Records drawn from a dataset:
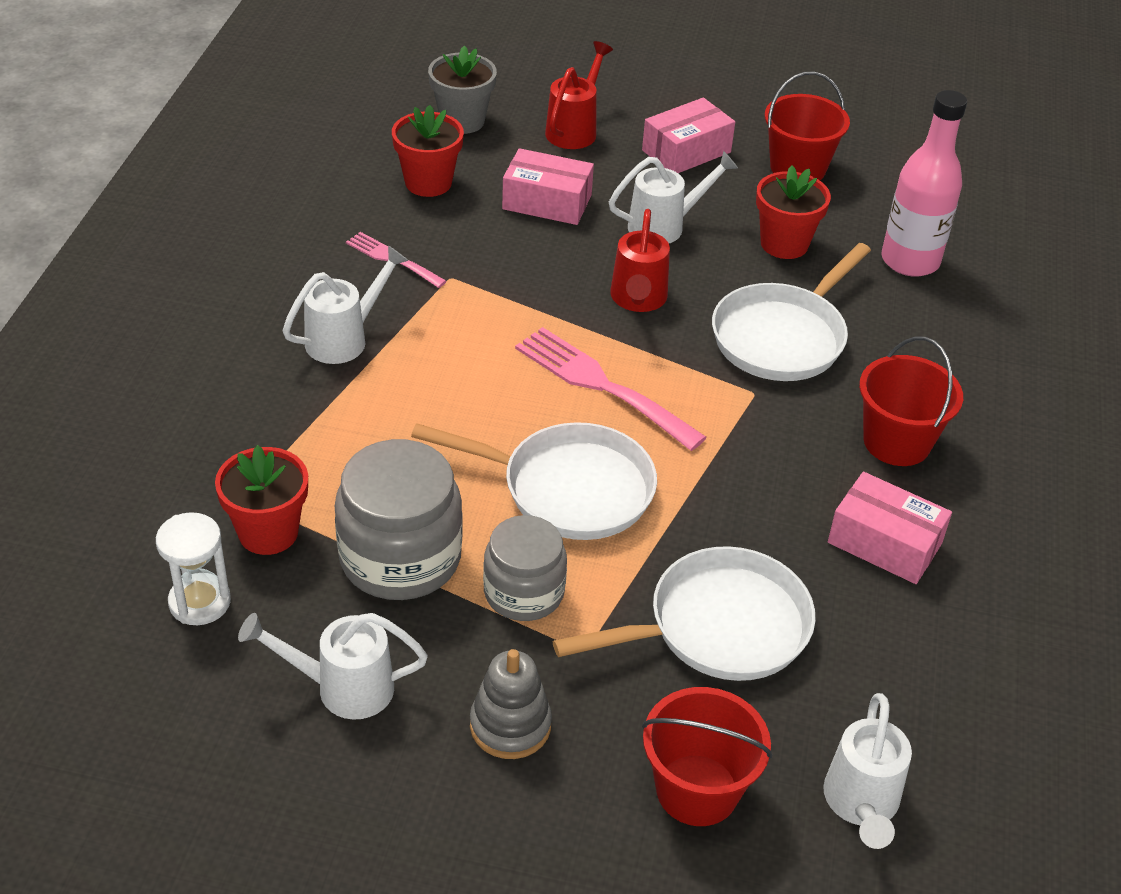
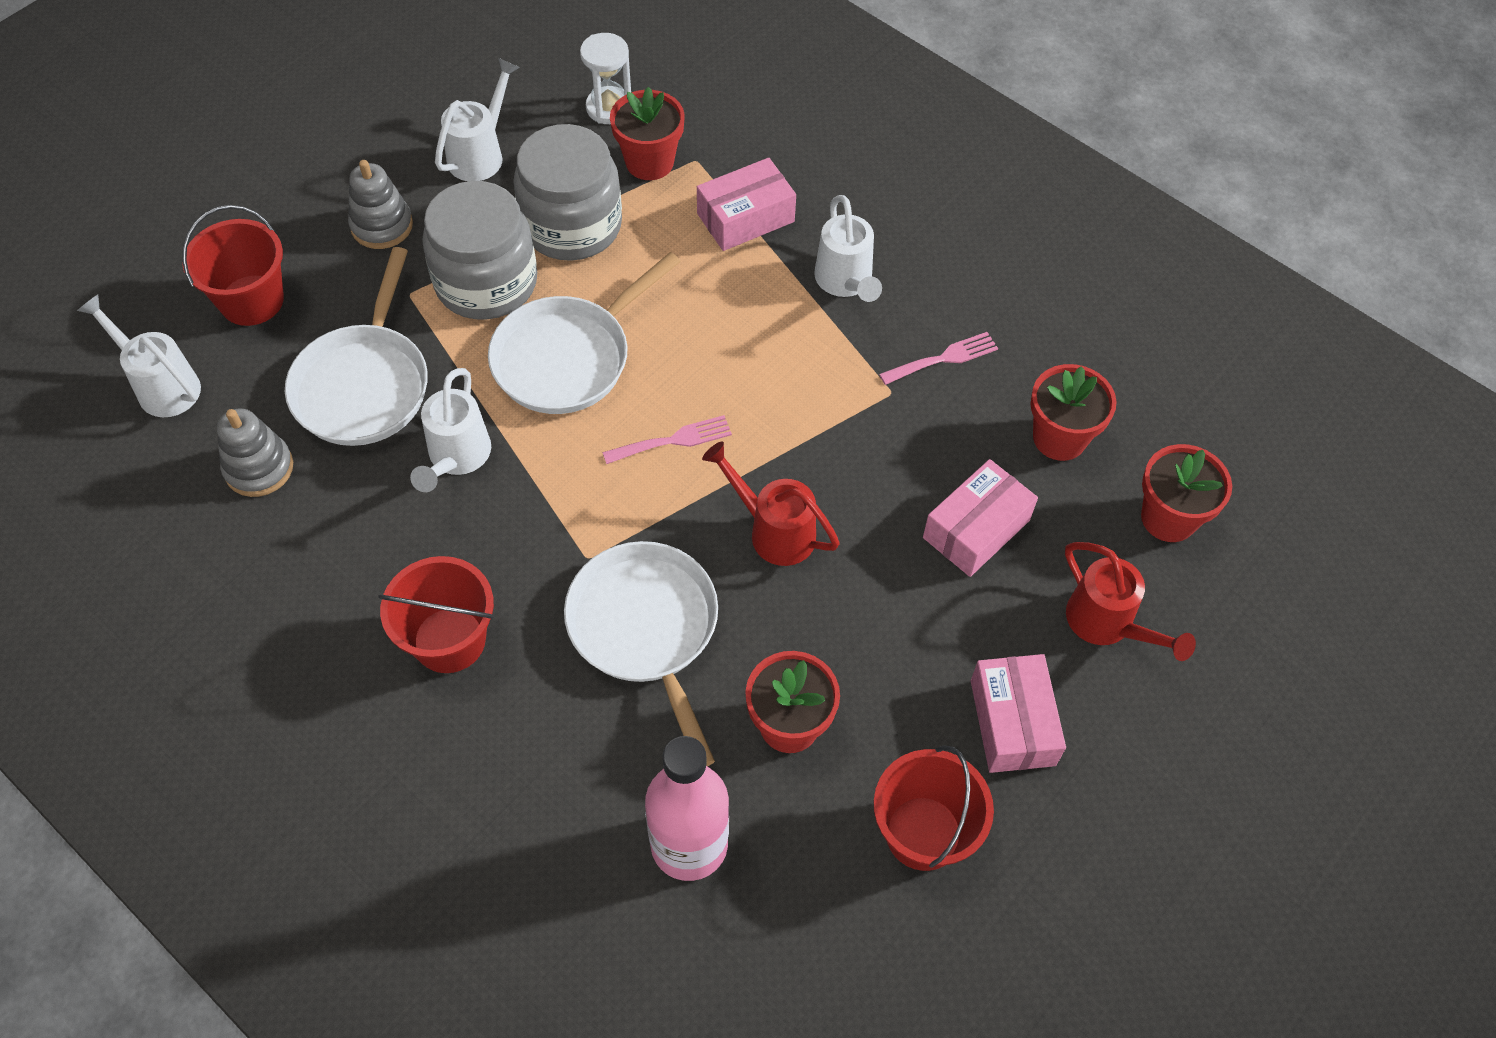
camera: 120 degrees right, 15 degrees up
grey flower pot [428,46,497,134] -> red flower pot [1141,444,1232,542]
grey jar [483,515,567,621] -> grey jar [422,181,537,320], size x1.53
pink fork [515,327,707,451] -> pink fork [602,415,732,464], size x0.57
white watering can [609,151,738,243] -> white watering can moved to [410,368,491,492]
pink box [828,472,952,584] -> pink box moved to [697,158,796,251]
none -> grey stacking toy [217,409,293,497]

ASSIGNED TASK
Whichever lines of the records above hold the word "moved" should all be copied out.

OUTPUT
white watering can [609,151,738,243] -> white watering can moved to [410,368,491,492]
pink box [828,472,952,584] -> pink box moved to [697,158,796,251]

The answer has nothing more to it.